(Beginning of Records to use)

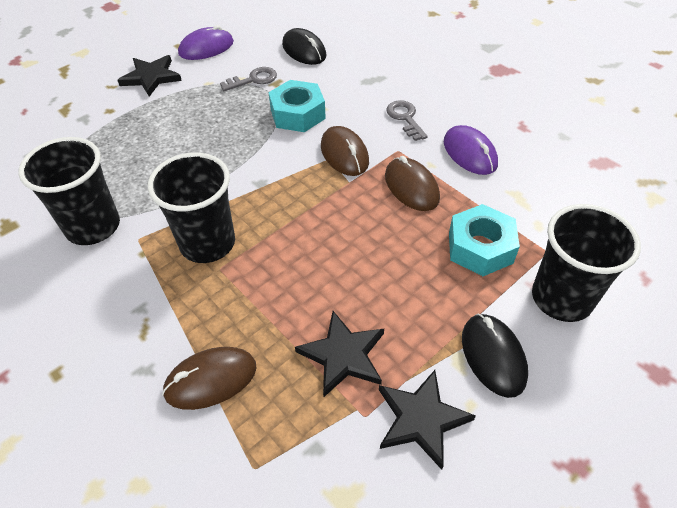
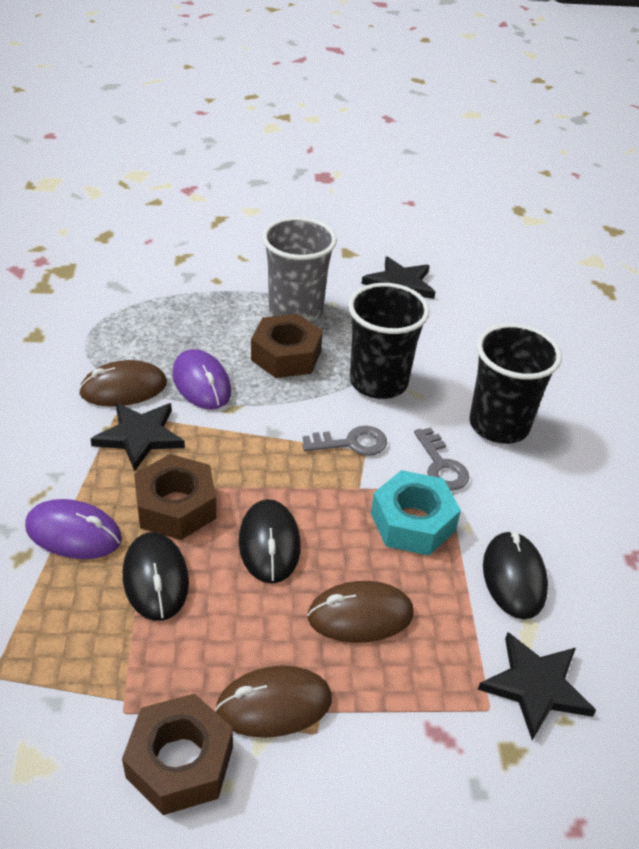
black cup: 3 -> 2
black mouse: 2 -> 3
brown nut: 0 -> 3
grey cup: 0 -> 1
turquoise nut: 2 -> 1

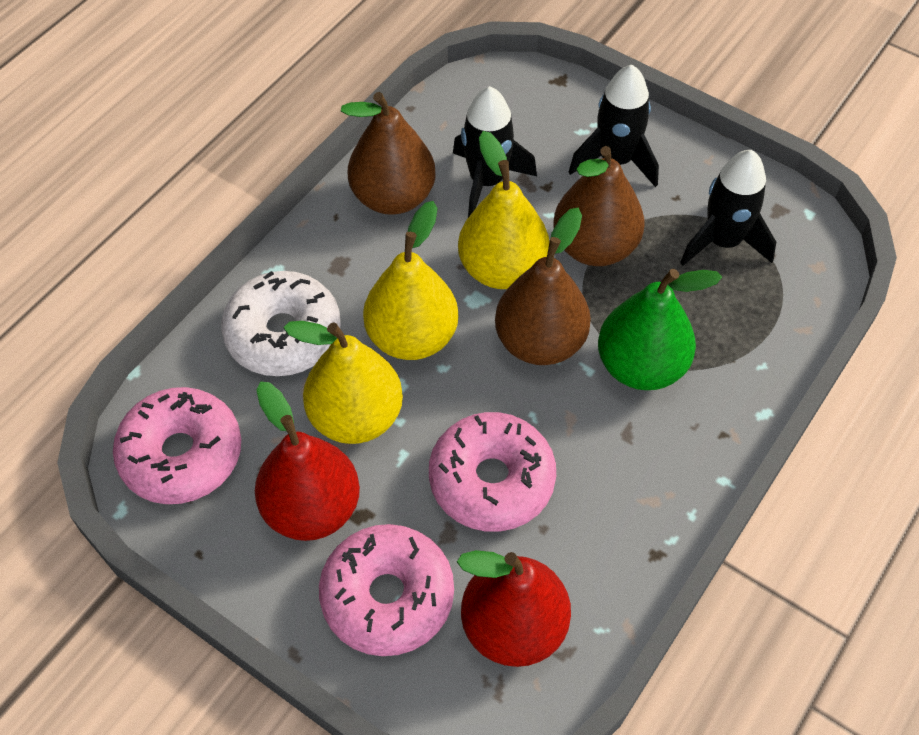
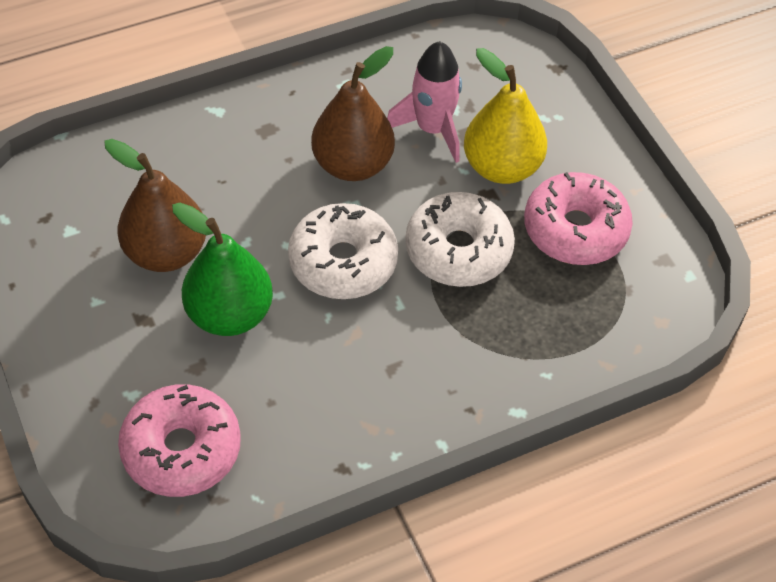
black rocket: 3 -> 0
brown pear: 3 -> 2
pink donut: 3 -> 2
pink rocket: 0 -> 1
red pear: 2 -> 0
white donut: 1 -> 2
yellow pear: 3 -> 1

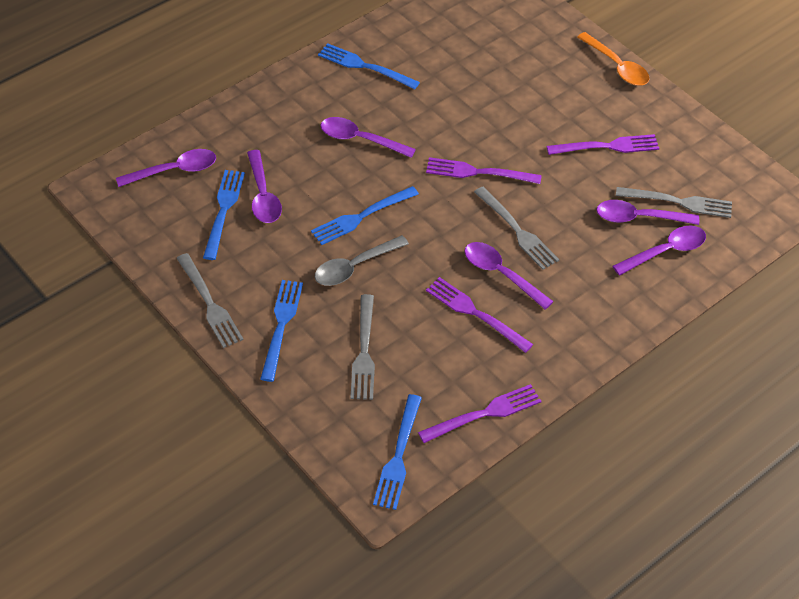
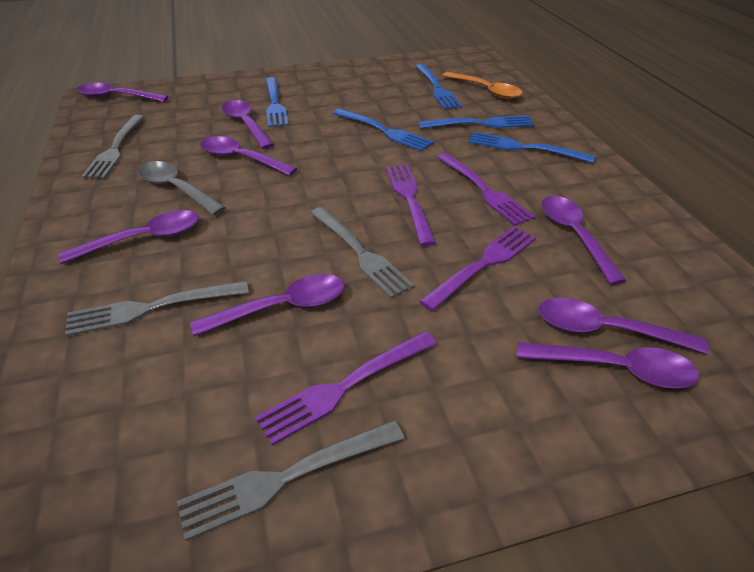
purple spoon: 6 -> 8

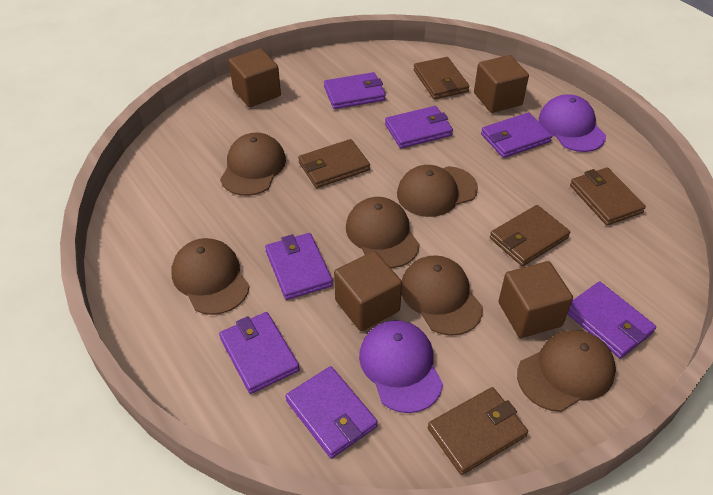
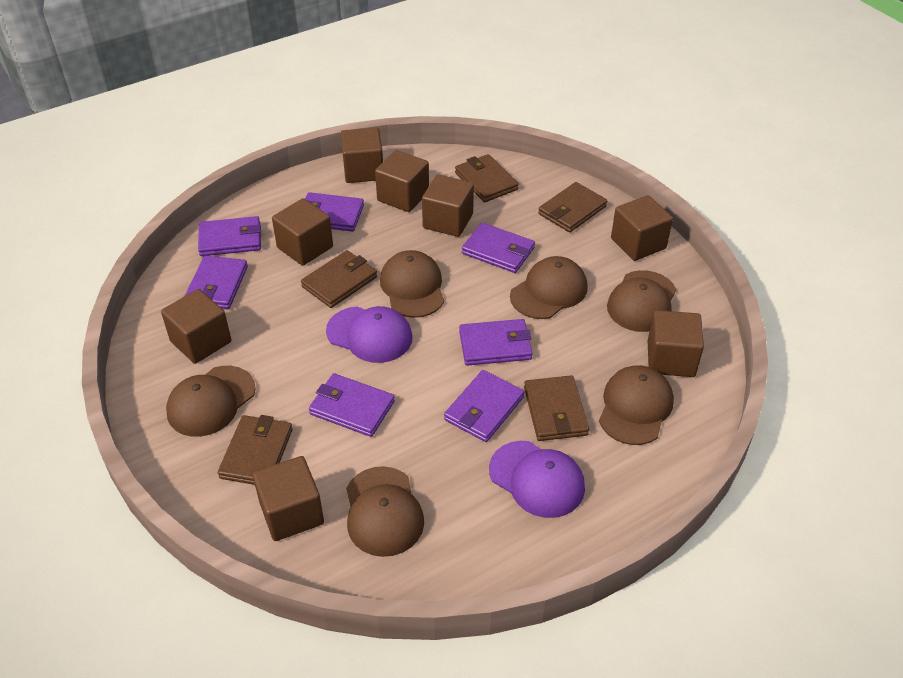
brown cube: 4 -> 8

(End of Records to use)
(Beginning of Records to use)

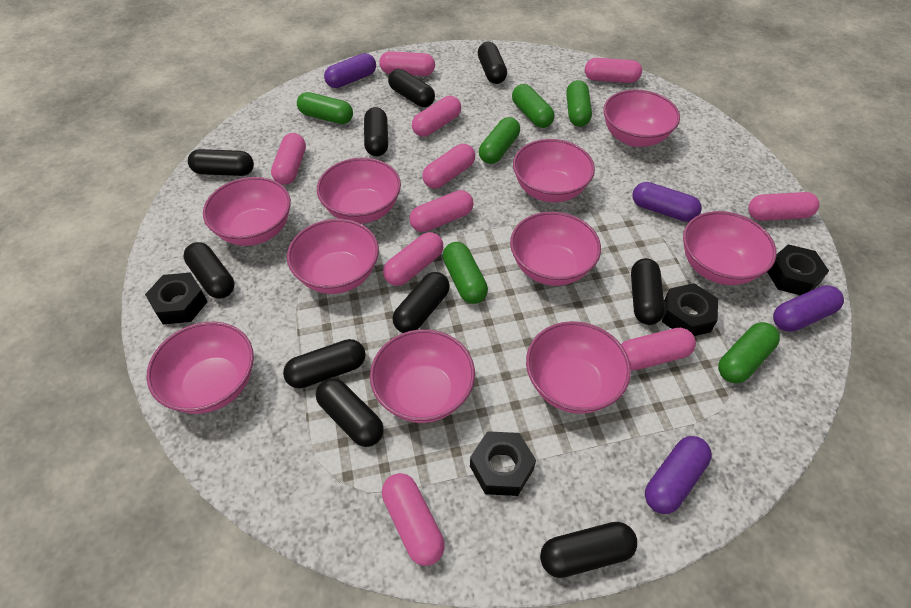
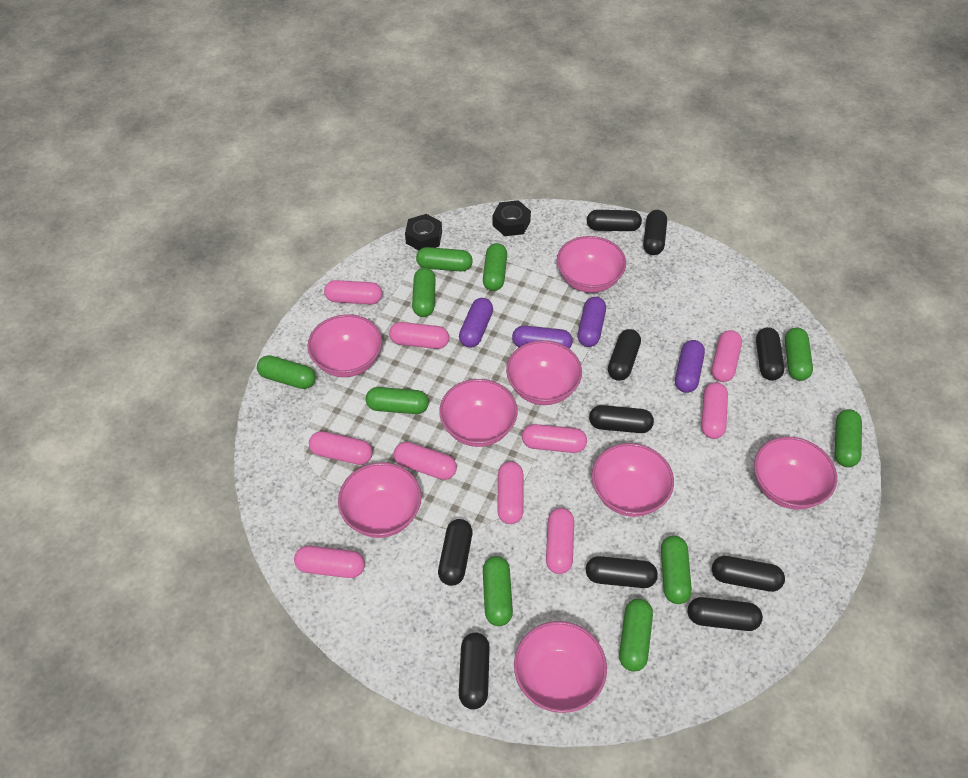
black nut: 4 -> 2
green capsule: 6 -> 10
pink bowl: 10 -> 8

(End of Records to use)
(Beginning of Records to use)

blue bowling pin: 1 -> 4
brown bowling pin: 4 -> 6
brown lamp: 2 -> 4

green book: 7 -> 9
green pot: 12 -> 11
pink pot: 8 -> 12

(End of Records to use)

■ **Requirement**
Note each line above that holds "brown", then copy all of them.

■ **Answer to this problem**
brown nut: 0 -> 3
brown pear: 3 -> 2
brown cube: 4 -> 8
brown bowling pin: 4 -> 6
brown lamp: 2 -> 4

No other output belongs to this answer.